Problem to solve: Find the word "VBUS" in the listing. Copy out each line where it occurs.

Data to use:

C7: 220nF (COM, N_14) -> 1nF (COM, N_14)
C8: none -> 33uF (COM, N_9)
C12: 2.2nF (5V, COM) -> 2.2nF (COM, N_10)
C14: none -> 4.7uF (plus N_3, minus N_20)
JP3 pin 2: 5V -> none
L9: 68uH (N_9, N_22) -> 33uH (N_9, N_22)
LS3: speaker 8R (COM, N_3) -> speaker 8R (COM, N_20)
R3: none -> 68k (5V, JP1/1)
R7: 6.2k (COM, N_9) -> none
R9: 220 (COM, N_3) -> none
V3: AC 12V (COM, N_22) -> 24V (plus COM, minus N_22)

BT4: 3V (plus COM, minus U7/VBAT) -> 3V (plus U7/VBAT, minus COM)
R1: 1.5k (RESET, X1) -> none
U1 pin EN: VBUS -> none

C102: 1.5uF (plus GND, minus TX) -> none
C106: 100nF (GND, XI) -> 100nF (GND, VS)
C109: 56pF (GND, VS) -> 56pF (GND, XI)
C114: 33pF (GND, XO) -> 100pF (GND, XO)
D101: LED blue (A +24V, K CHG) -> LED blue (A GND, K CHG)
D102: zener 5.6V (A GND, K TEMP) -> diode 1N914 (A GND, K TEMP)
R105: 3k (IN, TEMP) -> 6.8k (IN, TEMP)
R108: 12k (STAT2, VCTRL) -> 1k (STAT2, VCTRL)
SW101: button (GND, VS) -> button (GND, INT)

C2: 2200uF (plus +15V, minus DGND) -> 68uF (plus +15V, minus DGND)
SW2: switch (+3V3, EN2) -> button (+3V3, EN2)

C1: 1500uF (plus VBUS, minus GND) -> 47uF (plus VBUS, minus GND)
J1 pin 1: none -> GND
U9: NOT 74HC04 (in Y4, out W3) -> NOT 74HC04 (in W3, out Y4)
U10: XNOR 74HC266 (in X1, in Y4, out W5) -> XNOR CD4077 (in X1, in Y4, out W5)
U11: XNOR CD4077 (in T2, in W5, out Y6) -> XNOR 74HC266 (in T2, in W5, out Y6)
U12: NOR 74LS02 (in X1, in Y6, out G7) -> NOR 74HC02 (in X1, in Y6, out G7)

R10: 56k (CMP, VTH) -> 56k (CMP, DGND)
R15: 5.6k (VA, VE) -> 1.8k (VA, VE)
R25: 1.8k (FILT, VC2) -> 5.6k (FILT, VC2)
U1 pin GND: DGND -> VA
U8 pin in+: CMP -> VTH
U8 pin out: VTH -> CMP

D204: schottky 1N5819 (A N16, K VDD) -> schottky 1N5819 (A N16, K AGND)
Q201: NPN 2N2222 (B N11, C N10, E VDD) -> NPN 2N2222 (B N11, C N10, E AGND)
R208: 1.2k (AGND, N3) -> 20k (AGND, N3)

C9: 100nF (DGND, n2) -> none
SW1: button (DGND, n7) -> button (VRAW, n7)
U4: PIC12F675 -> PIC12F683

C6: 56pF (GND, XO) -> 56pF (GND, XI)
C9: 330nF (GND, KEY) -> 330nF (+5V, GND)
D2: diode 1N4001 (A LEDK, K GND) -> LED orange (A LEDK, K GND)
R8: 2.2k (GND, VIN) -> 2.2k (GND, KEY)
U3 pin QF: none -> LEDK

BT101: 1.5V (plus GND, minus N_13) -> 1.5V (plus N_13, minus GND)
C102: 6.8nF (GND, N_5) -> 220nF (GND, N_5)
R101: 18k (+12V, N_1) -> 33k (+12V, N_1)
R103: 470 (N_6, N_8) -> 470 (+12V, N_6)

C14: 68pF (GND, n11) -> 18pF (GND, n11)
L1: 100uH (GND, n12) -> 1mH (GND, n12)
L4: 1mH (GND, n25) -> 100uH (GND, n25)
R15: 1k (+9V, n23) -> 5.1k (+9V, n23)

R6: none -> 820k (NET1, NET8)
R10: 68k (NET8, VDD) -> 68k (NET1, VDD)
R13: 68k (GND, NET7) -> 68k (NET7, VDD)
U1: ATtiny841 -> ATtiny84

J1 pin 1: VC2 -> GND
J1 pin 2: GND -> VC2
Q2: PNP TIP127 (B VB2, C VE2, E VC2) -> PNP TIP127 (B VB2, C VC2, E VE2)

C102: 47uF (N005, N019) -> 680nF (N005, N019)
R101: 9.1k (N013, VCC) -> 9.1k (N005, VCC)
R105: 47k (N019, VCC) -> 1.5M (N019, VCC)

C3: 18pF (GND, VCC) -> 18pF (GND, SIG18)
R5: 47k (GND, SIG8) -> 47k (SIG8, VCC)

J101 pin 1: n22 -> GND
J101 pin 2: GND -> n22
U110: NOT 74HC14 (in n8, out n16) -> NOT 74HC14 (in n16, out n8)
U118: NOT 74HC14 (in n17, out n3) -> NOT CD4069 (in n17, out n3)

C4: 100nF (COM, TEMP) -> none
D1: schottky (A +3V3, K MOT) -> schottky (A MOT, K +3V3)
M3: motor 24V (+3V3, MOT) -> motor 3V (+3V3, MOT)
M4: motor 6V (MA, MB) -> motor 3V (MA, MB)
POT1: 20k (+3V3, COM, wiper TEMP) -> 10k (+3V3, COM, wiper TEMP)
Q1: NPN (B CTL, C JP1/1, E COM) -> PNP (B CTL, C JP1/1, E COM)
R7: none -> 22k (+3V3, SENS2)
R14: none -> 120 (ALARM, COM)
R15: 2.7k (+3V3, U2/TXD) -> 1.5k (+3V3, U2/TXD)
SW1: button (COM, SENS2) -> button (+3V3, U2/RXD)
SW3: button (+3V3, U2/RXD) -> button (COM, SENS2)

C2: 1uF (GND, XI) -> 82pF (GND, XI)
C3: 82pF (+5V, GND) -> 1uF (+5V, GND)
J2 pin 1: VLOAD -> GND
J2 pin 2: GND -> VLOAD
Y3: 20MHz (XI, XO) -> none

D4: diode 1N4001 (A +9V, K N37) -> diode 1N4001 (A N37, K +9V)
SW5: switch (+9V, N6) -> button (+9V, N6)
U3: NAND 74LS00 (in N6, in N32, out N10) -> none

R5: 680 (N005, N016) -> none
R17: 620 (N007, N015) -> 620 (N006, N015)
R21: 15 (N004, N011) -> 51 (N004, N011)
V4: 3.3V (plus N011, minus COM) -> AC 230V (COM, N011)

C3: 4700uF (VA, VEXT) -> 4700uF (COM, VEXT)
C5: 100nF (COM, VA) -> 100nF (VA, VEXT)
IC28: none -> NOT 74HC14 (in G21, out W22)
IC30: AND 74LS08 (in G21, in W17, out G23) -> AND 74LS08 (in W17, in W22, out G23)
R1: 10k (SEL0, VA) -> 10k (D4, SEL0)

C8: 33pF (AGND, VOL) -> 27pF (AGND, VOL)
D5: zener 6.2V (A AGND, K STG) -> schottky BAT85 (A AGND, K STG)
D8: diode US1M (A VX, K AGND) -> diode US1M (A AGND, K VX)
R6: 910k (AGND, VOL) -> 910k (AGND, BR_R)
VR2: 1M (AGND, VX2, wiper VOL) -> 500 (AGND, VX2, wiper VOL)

Output below:
U1 pin EN: VBUS -> none
C1: 1500uF (plus VBUS, minus GND) -> 47uF (plus VBUS, minus GND)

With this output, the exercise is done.